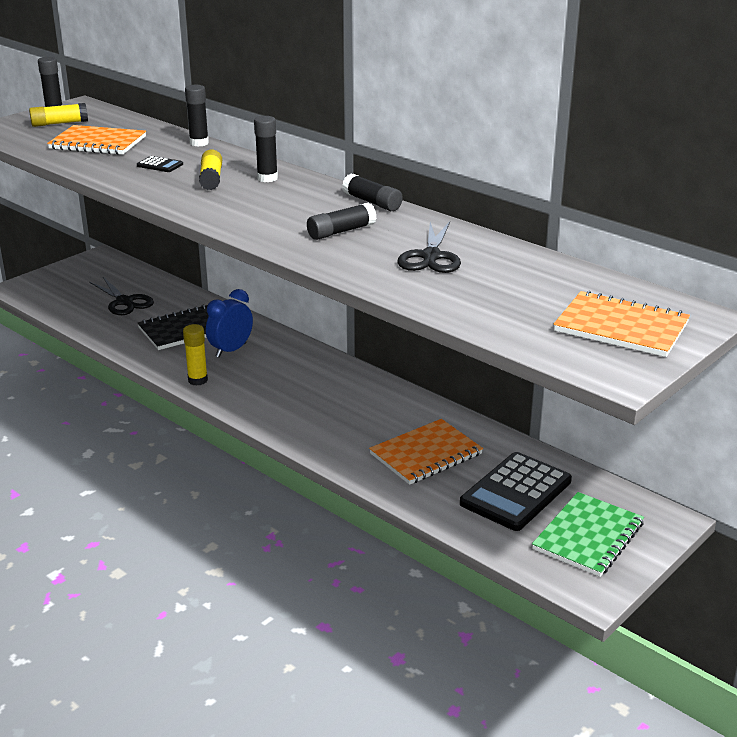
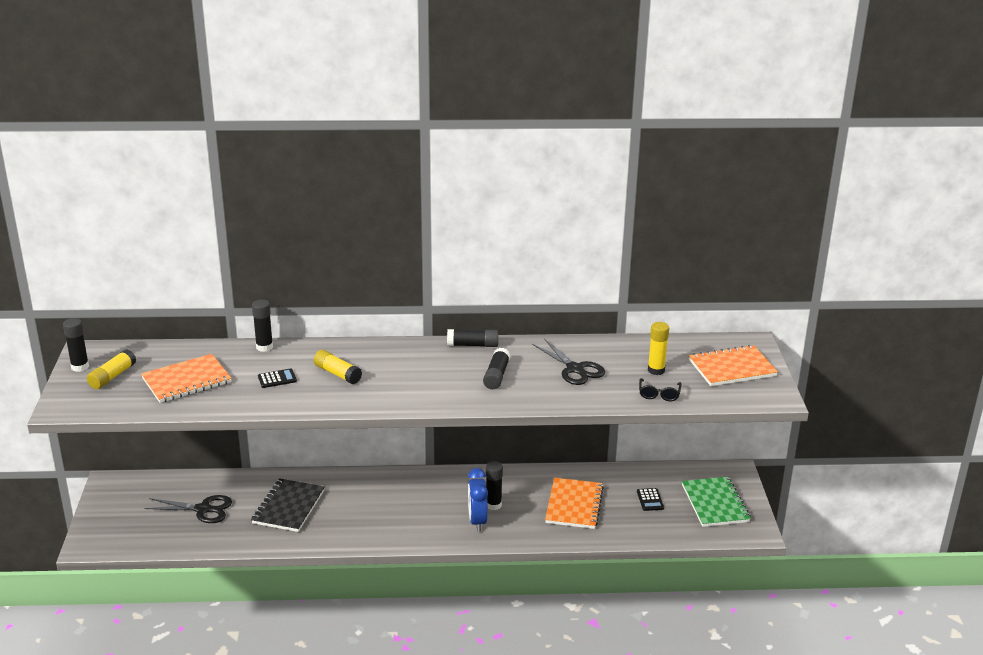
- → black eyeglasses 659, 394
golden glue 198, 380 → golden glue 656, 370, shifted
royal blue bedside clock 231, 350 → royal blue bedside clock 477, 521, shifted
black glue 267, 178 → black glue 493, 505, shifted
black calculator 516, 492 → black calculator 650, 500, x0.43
——————————
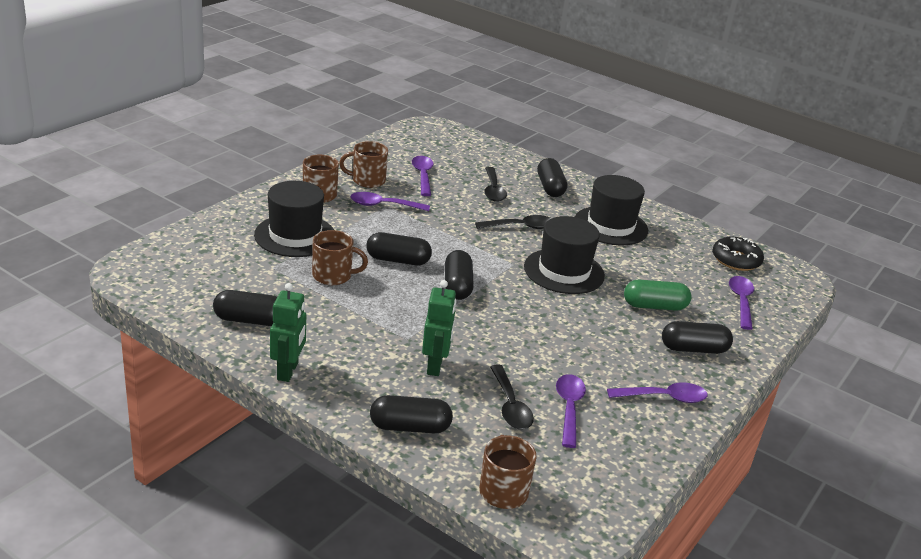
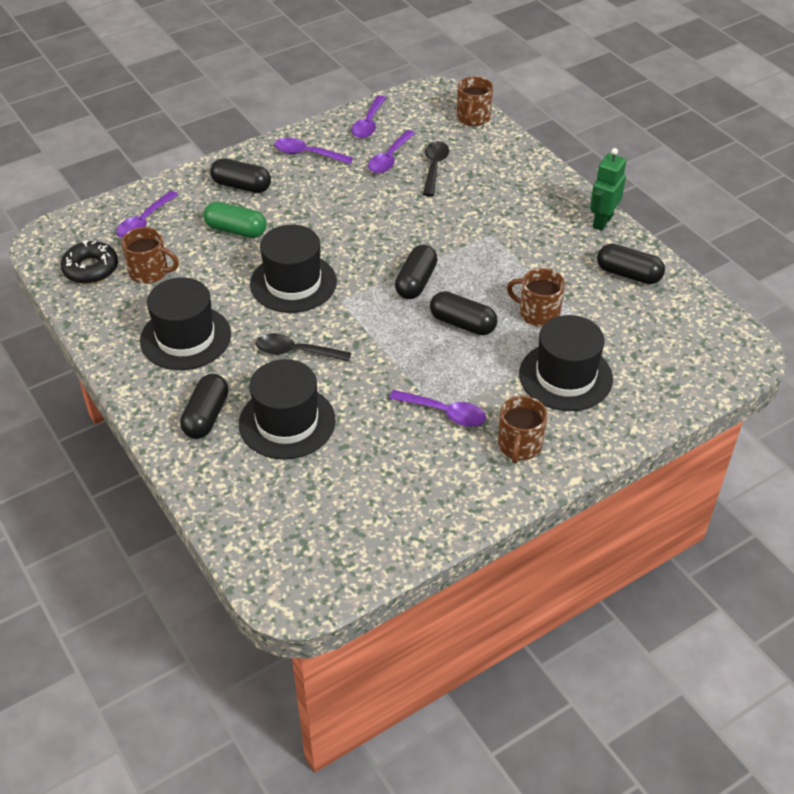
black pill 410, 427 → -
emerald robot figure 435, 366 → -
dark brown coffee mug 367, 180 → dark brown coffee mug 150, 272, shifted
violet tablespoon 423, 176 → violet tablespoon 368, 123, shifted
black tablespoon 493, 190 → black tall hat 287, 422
——————————
Exercise description -> Output, from the data above, the lines from the line with "- → black eyeglasses 659, 394" to the line with "black calculator 516, 492" exactly as they stand, both ends included and nothing else.

Task result ->
- → black eyeglasses 659, 394
golden glue 198, 380 → golden glue 656, 370, shifted
royal blue bedside clock 231, 350 → royal blue bedside clock 477, 521, shifted
black glue 267, 178 → black glue 493, 505, shifted
black calculator 516, 492 → black calculator 650, 500, x0.43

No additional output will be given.